_WHAT IS NEEDED_
Wherever a picture appears, leave it out, and transcribe the rest of the records exactly.

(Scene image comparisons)
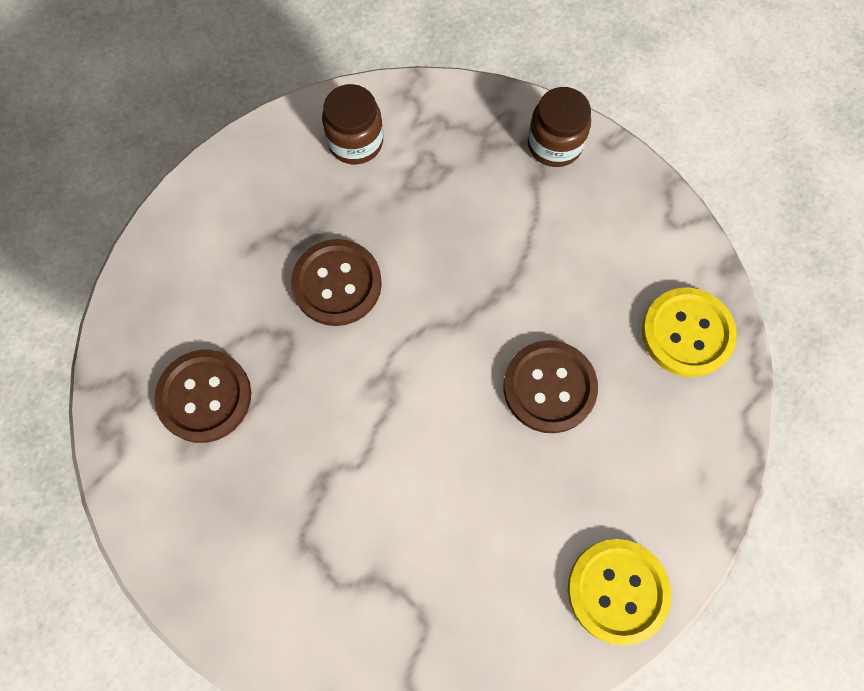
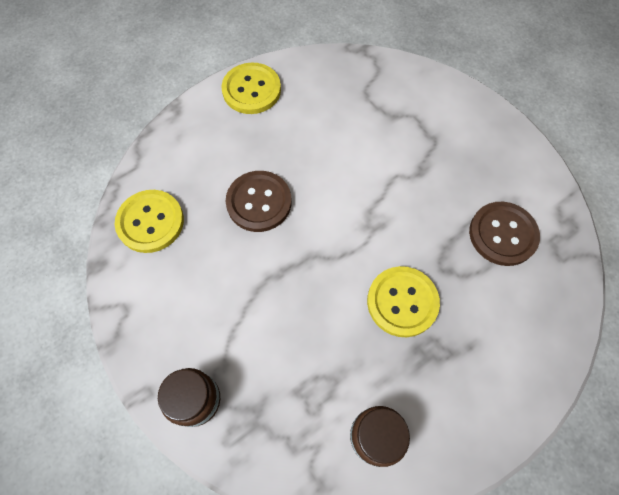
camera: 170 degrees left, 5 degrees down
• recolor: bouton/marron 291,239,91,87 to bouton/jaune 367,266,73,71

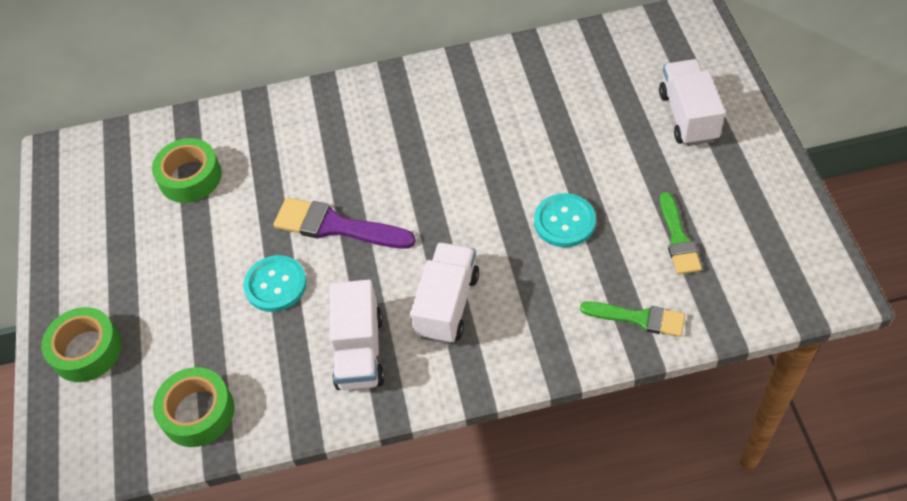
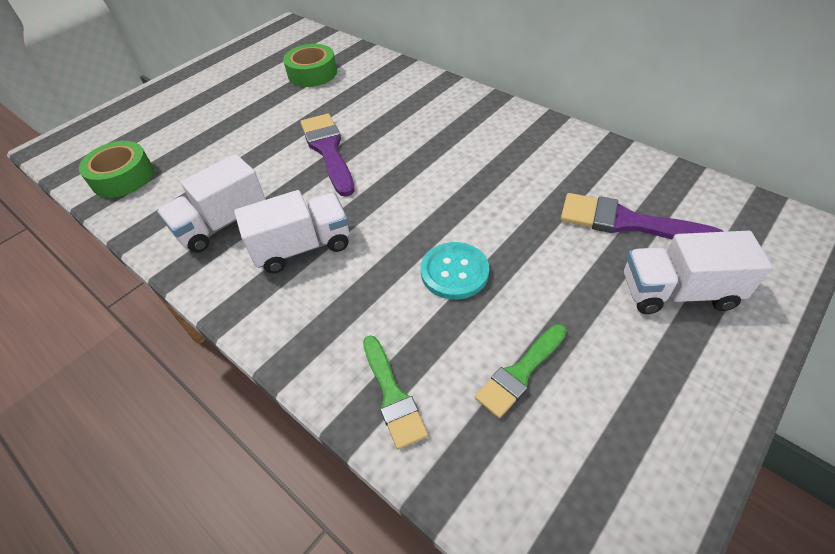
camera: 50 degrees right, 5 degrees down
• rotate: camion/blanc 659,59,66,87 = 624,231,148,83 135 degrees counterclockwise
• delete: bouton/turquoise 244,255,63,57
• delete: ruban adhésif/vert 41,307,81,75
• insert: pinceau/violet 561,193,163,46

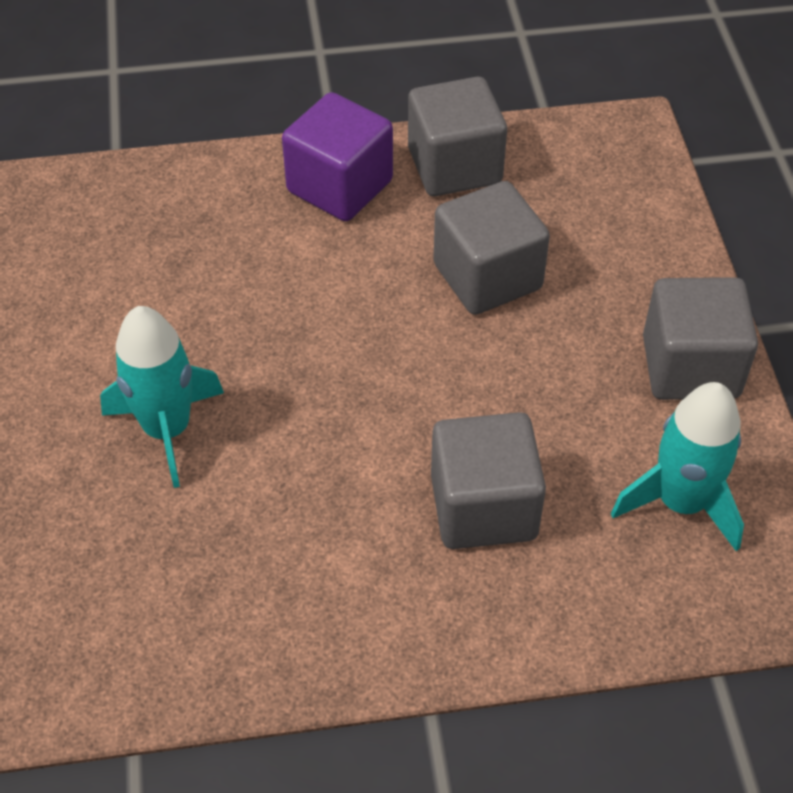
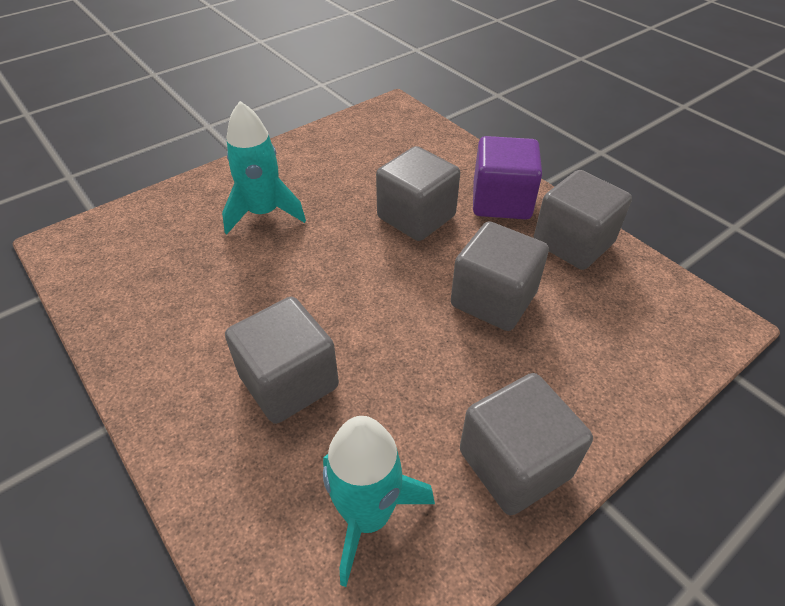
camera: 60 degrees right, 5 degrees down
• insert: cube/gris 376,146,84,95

_OUTPUT BELOW_
camera: 170 degrees left, 5 degrees down
• recolor: bouton/marron 291,239,91,87 to bouton/jaune 367,266,73,71

camera: 50 degrees right, 5 degrees down
• rotate: camion/blanc 659,59,66,87 = 624,231,148,83 135 degrees counterclockwise
• delete: bouton/turquoise 244,255,63,57
• delete: ruban adhésif/vert 41,307,81,75
• insert: pinceau/violet 561,193,163,46

camera: 60 degrees right, 5 degrees down
• insert: cube/gris 376,146,84,95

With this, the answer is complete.